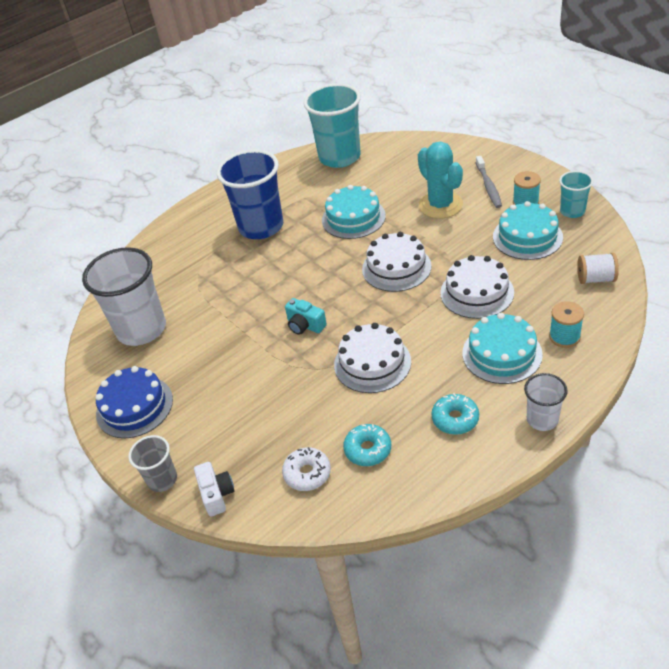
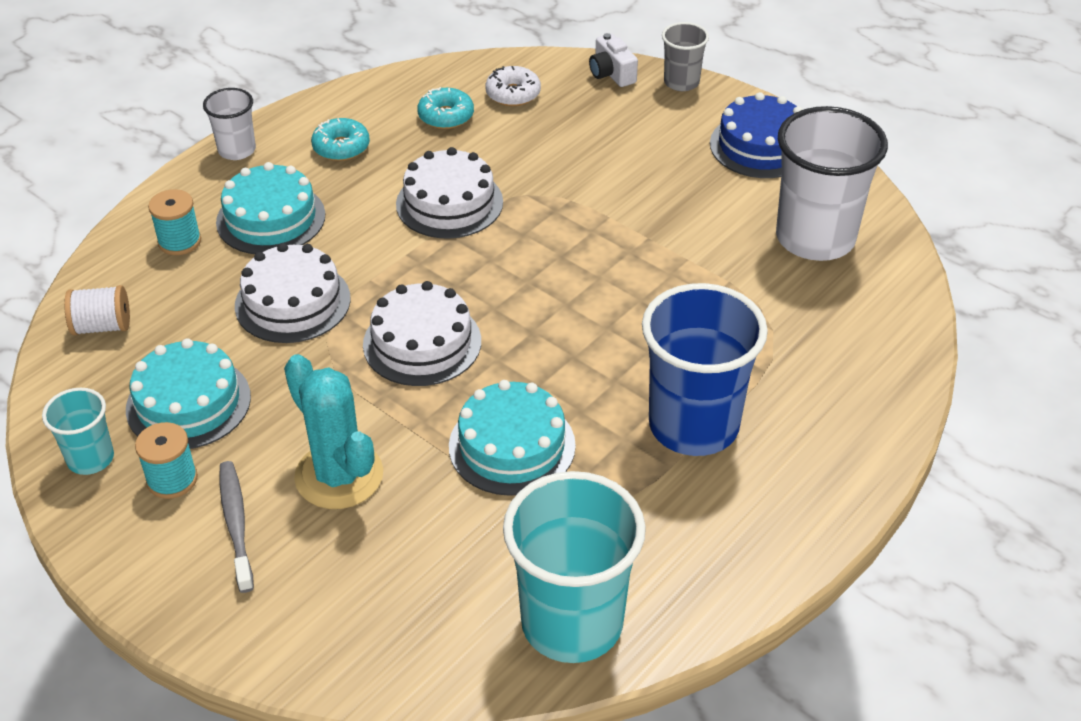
camera: 165 degrees right, 0 degrees up
turquoise camera [285,298,327,335] -> none

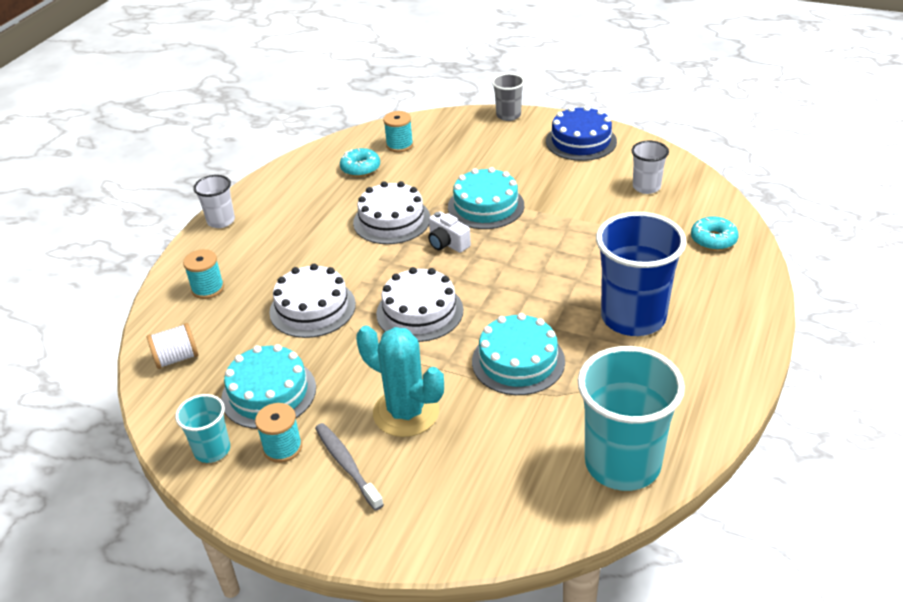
camera: 15 degrees left, 5 degrees down
turquoise cake [216,162,325,254] -> turquoise cake moved to [448,167,524,229]
turquoise donut [311,118,370,161] -> turquoise donut moved to [691,216,739,250]
white donut [485,66,541,106] -> turquoise spool [383,111,413,152]
white camera [589,33,638,87] -> white camera moved to [428,211,471,253]
white cup [776,106,888,261] -> white cup [632,141,669,194], size x0.51

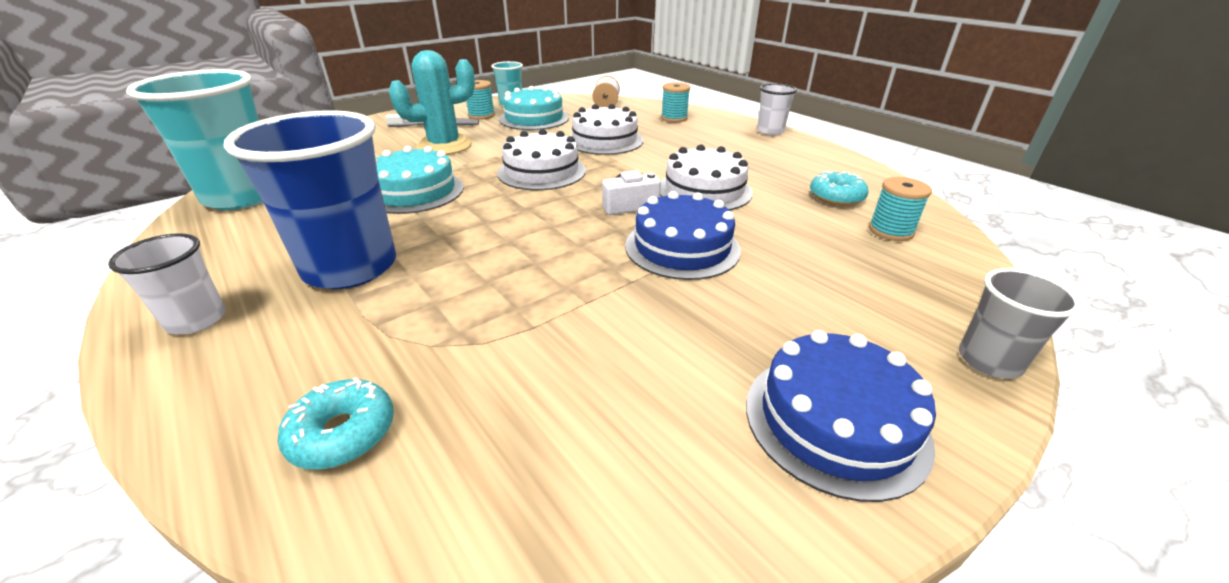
camera: 115 degrees right, 5 degrees down
turquoise cake [448,167,524,229] -> blue cake [625,191,741,280]
white cup [632,141,669,194] -> white cup moved to [108,233,226,335]

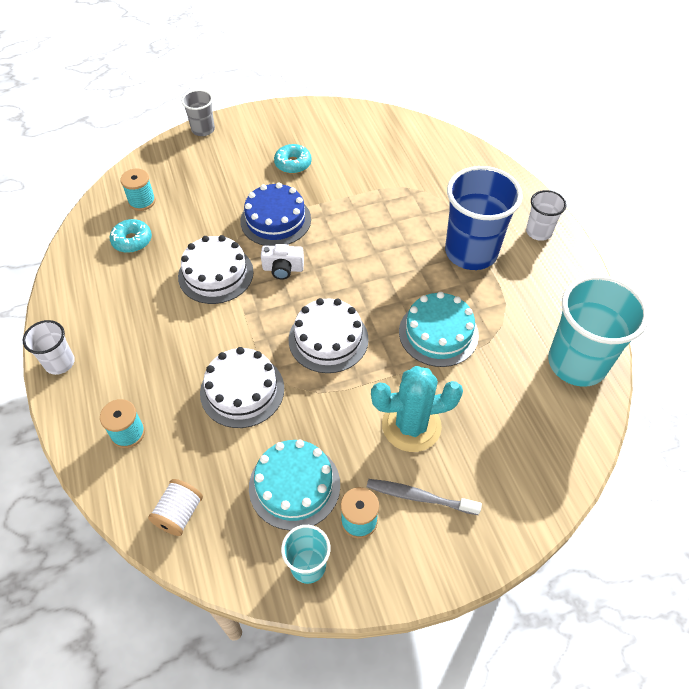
camera: 160 degrees left, 20 degrees up
turquoise donut [277,377,394,470] -> turquoise donut moved to [274,144,312,174]
blue cake [746,330,936,502] -> none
+---+
## Problem description:
Reproduce the lines from the one holding "turquoise cake [216,162,325,254]" through the end of the entries above exactly, keeping both ends and dropping every picture.

## Solution:
turquoise cake [216,162,325,254] -> turquoise cake moved to [448,167,524,229]
turquoise donut [311,118,370,161] -> turquoise donut moved to [691,216,739,250]
white donut [485,66,541,106] -> turquoise spool [383,111,413,152]
white camera [589,33,638,87] -> white camera moved to [428,211,471,253]
white cup [776,106,888,261] -> white cup [632,141,669,194], size x0.51

camera: 115 degrees right, 5 degrees down
turquoise cake [448,167,524,229] -> blue cake [625,191,741,280]
white cup [632,141,669,194] -> white cup moved to [108,233,226,335]

camera: 160 degrees left, 20 degrees up
turquoise donut [277,377,394,470] -> turquoise donut moved to [274,144,312,174]
blue cake [746,330,936,502] -> none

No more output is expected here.